■ **WHAT YOU SHOULD DO**:
The answer must consist solely of the lines from the one containing "old: WhiteSpoon (2nd" through the last line of the records, set down exactly and without any pictures.

[Object matching data]
....................
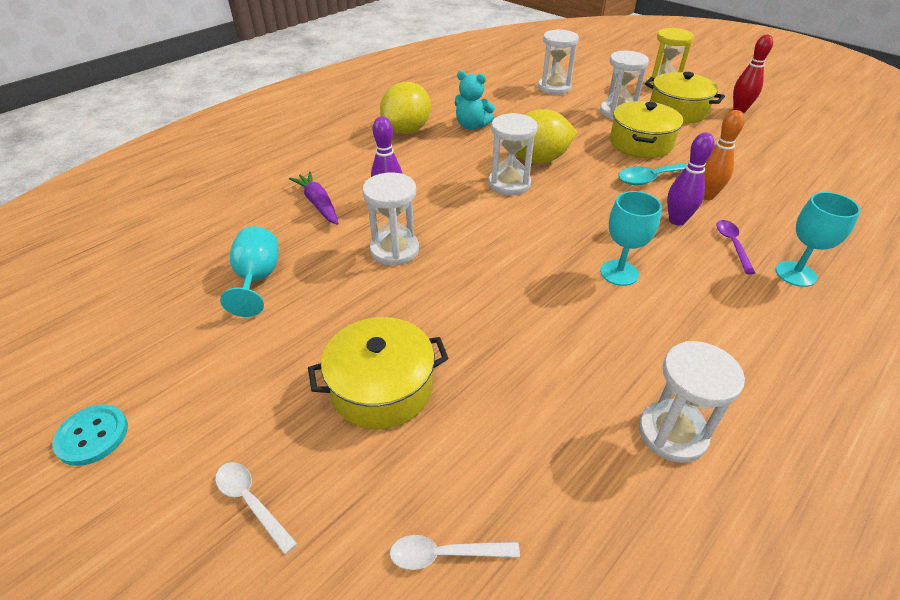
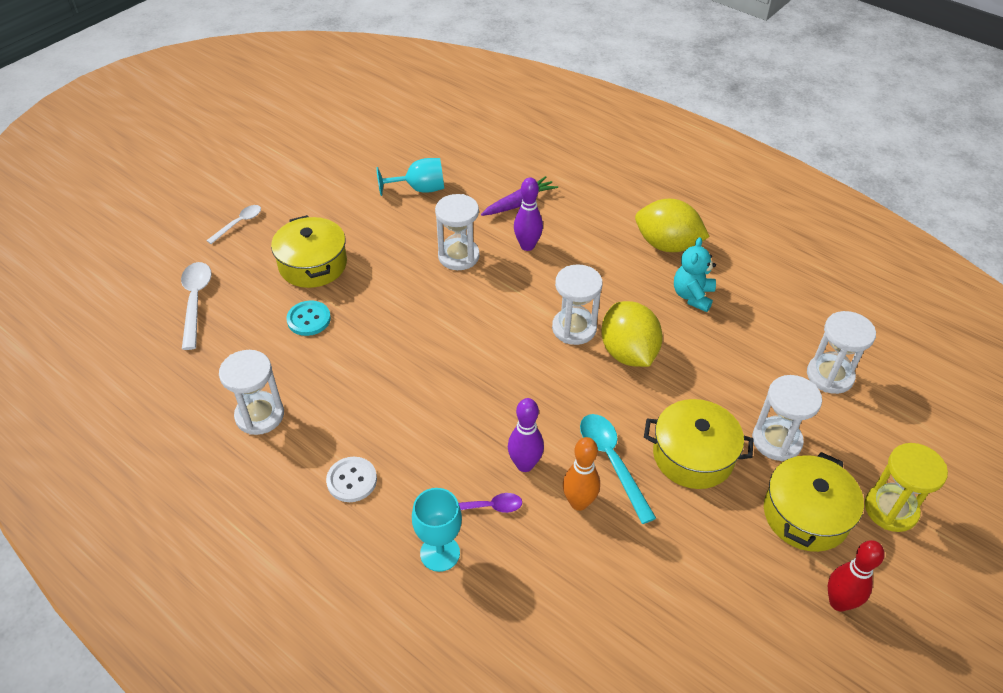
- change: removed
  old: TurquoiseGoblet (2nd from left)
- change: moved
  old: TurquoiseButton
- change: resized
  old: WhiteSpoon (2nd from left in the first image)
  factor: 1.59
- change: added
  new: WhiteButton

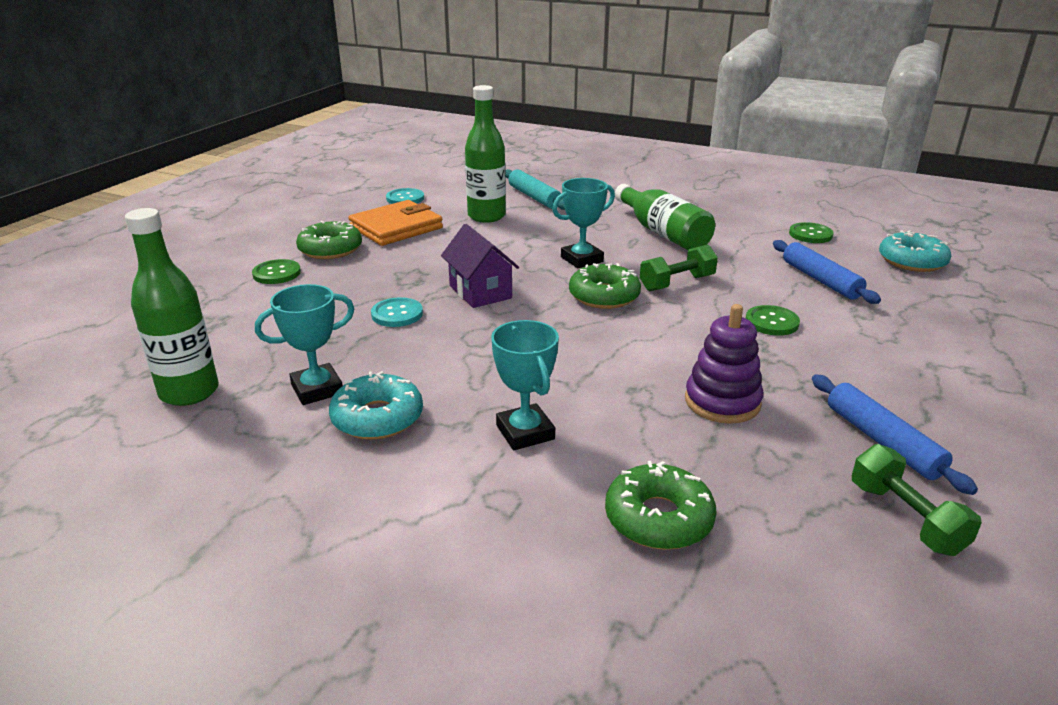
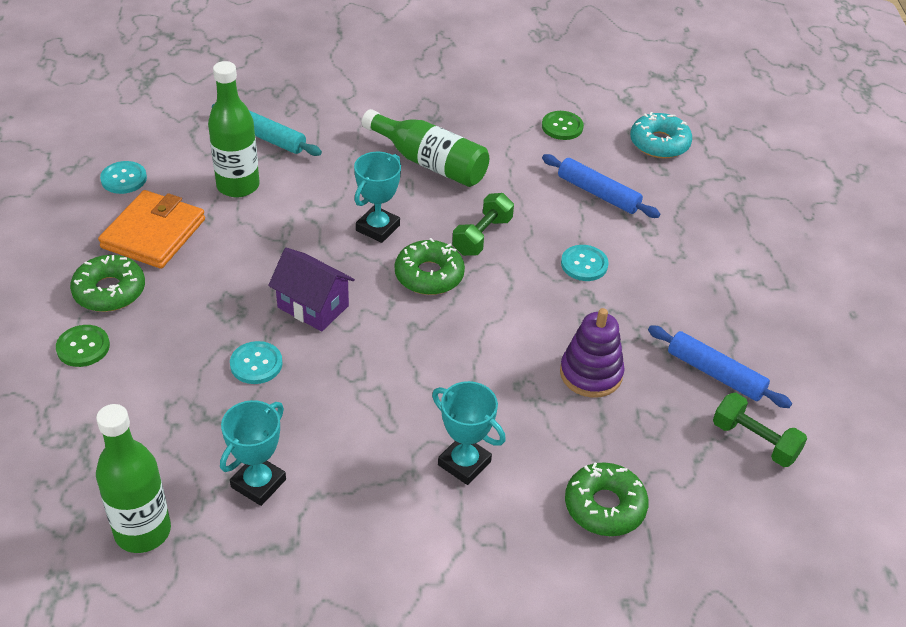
- change: recoloured
  old: GreenButton (2nd from left)
  new: TurquoiseButton (3rd from left)
- change: removed
  old: TurquoiseDonut (1st from left)

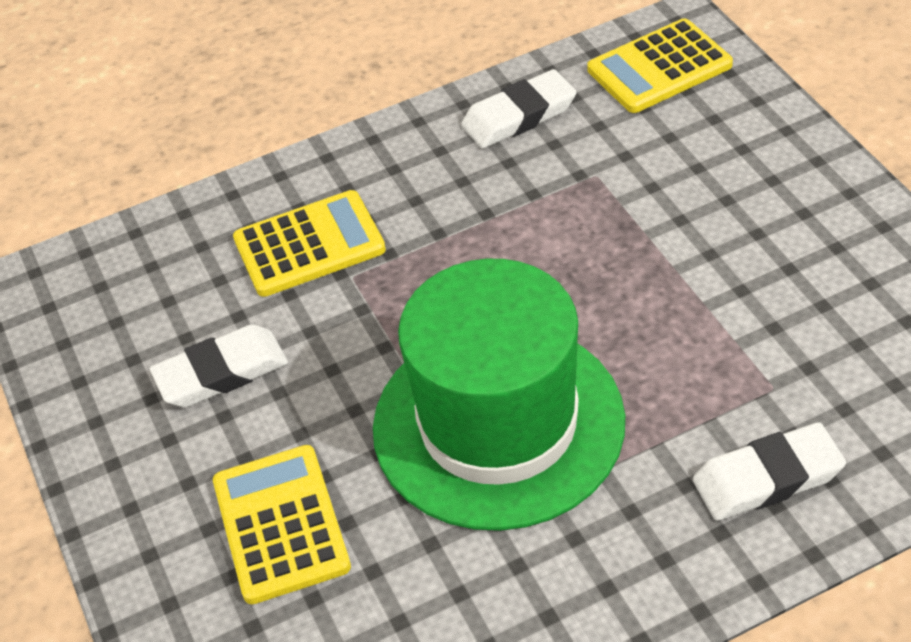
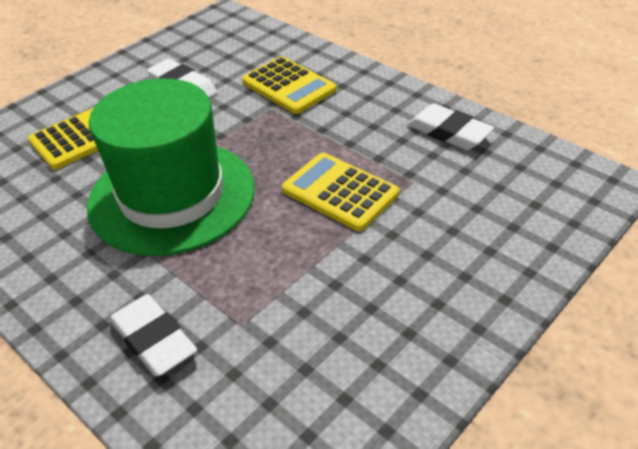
- change: moved
  old: YellowCalculator (3rd from left)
....................
■ **PROBLEM SOLUTION**:
  old: WhiteSpoon (2nd from left in the first image)
  factor: 1.59
- change: added
  new: WhiteButton

- change: recoloured
  old: GreenButton (2nd from left)
  new: TurquoiseButton (3rd from left)
- change: removed
  old: TurquoiseDonut (1st from left)

- change: moved
  old: YellowCalculator (3rd from left)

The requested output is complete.